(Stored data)
········
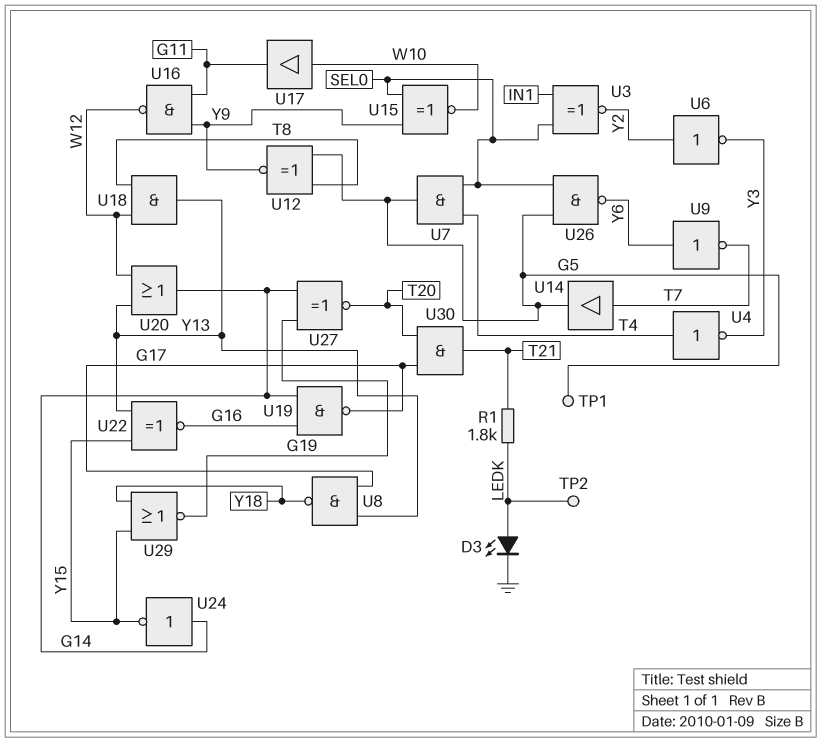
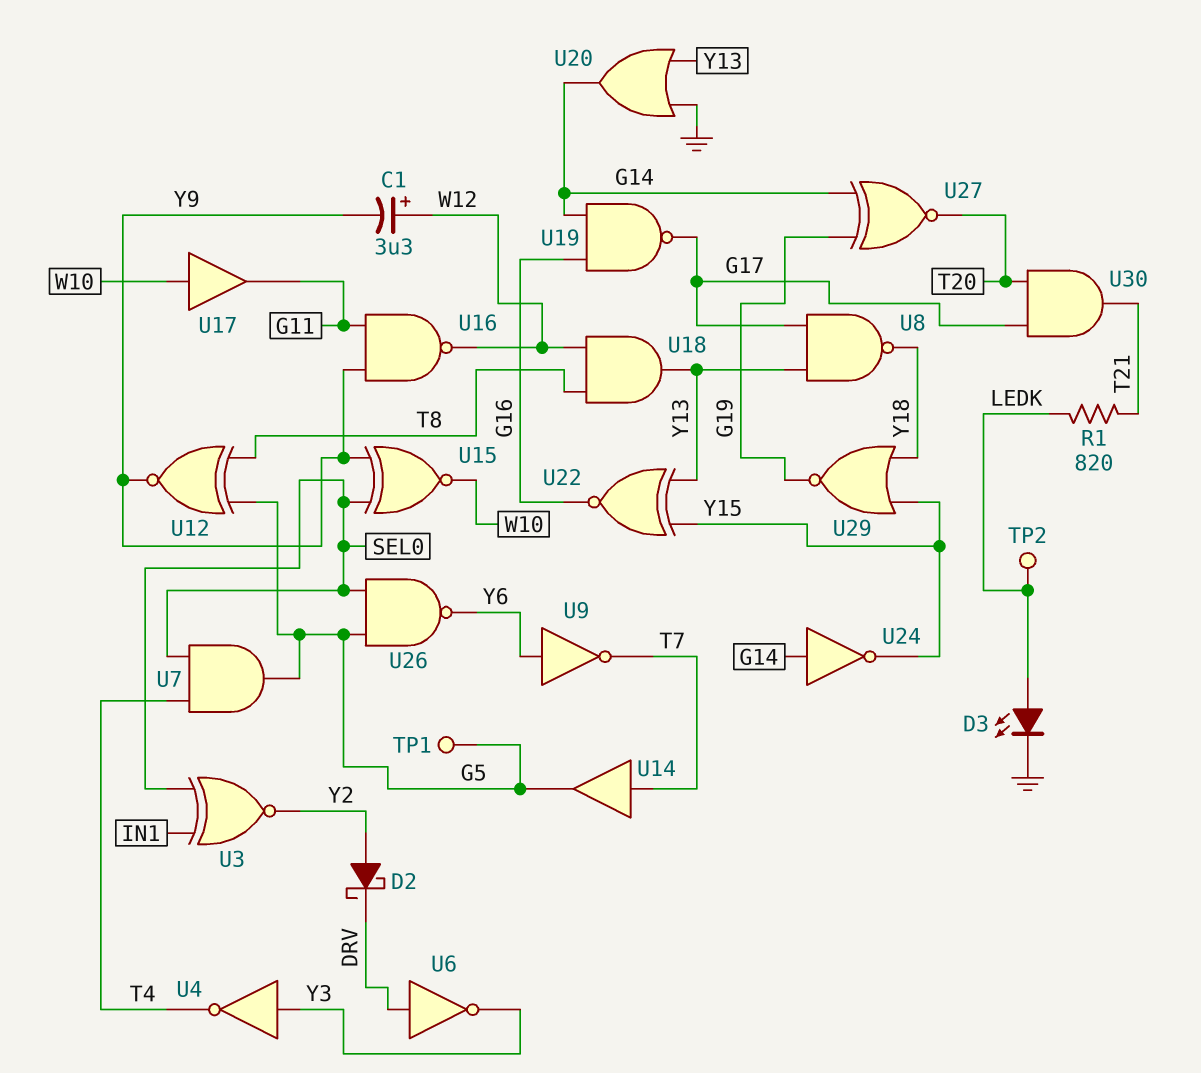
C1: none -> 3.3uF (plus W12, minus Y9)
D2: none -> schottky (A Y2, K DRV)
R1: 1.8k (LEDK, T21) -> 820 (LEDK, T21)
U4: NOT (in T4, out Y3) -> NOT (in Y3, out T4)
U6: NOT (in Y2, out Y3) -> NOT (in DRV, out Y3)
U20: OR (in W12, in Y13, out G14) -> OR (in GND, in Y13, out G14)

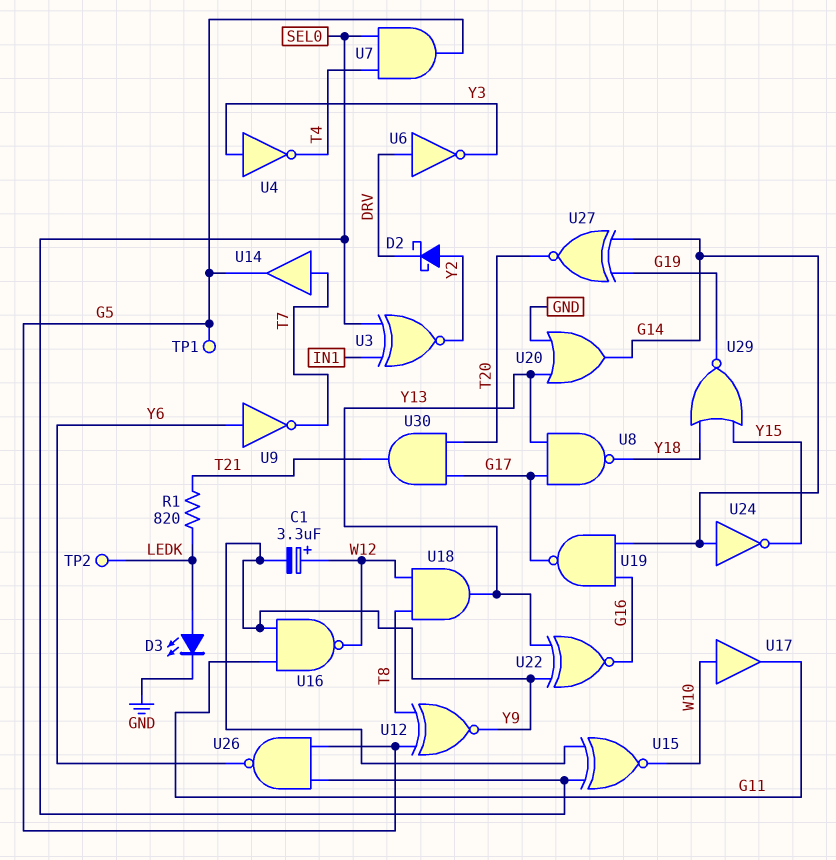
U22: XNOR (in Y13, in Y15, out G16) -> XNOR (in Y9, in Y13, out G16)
········
### Work request
I need every line of the data that has the word "none"; please list them.

### Result below
C1: none -> 3.3uF (plus W12, minus Y9)
D2: none -> schottky (A Y2, K DRV)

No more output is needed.